▶ _About this task_:
Of all the lines in the entries below, give again exactly those starting at the line containing "brown mug: 3 -> 1" and ending at the line containing "orange toothbrush: 2 -> 5", both ends included, and no others.

▶ _Material to process_:
━━━━━━━━━━━━━━━━━━━━━━━━━━━━━━
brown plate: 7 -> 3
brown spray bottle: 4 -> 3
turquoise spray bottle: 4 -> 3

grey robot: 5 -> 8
━━━━━━━━━━━━━━━━━━━━━━━━━━━━━━
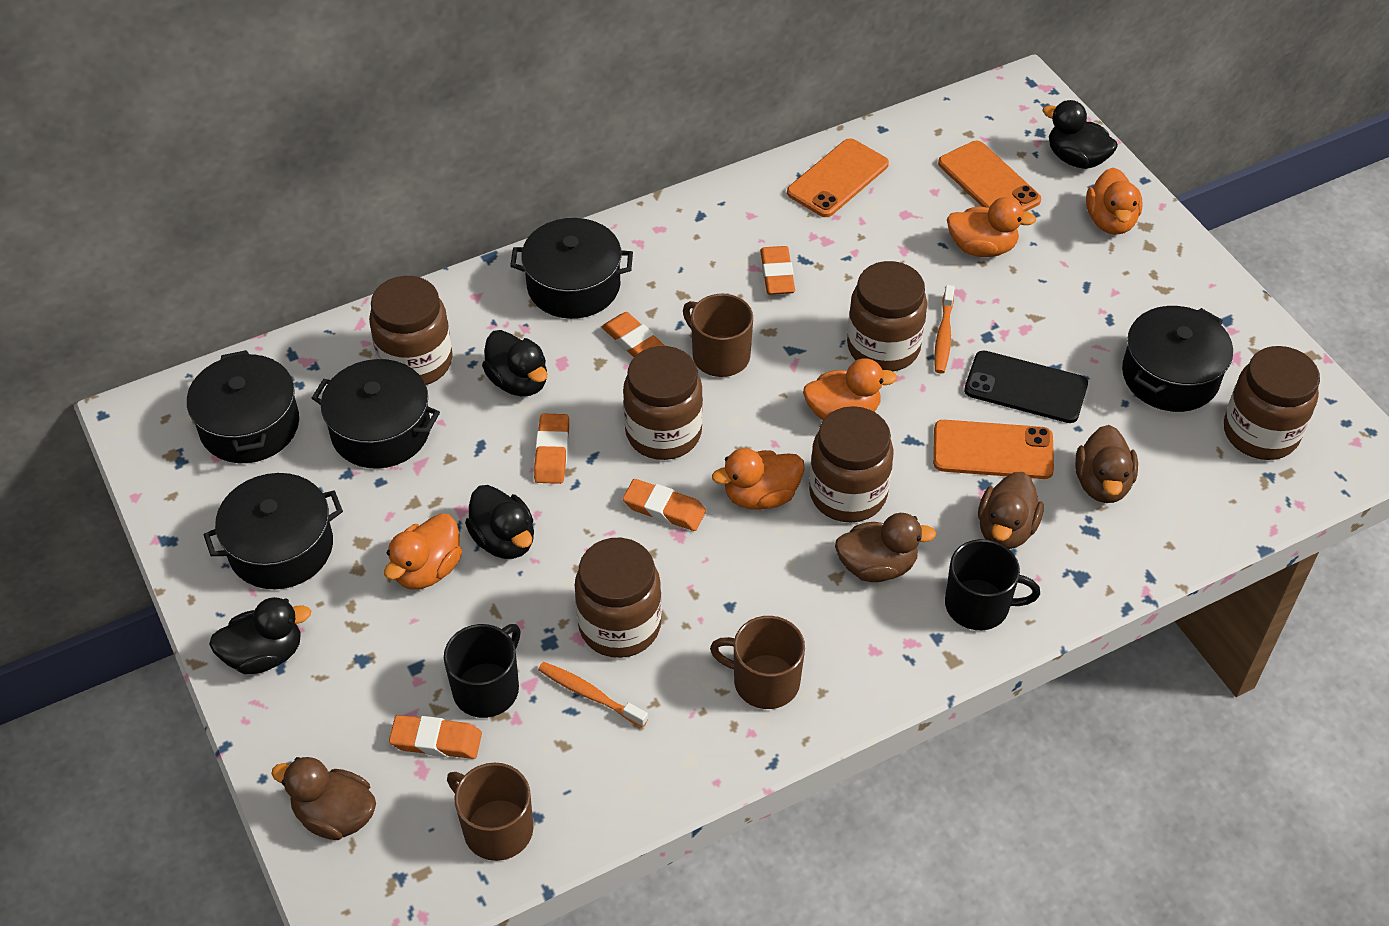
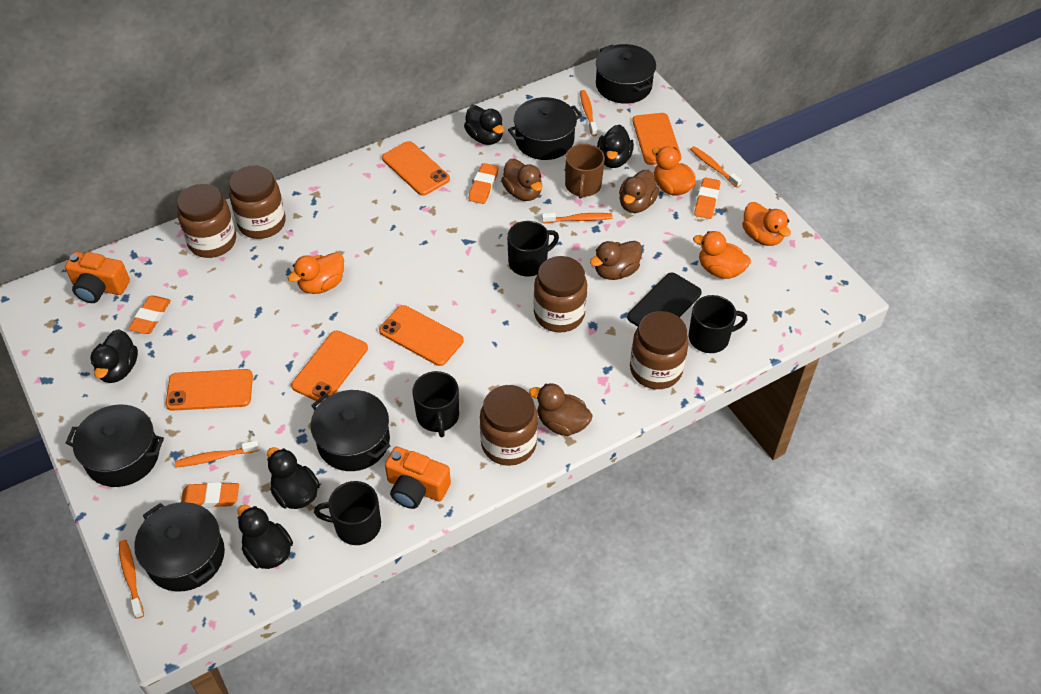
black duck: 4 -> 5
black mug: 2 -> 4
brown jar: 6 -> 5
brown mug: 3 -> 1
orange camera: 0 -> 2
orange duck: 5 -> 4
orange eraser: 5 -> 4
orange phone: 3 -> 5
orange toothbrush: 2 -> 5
━━━━━━━━━━━━━━━━━━━━━━━━━━━━━━
▶ _Exercise answer_:
brown mug: 3 -> 1
orange camera: 0 -> 2
orange duck: 5 -> 4
orange eraser: 5 -> 4
orange phone: 3 -> 5
orange toothbrush: 2 -> 5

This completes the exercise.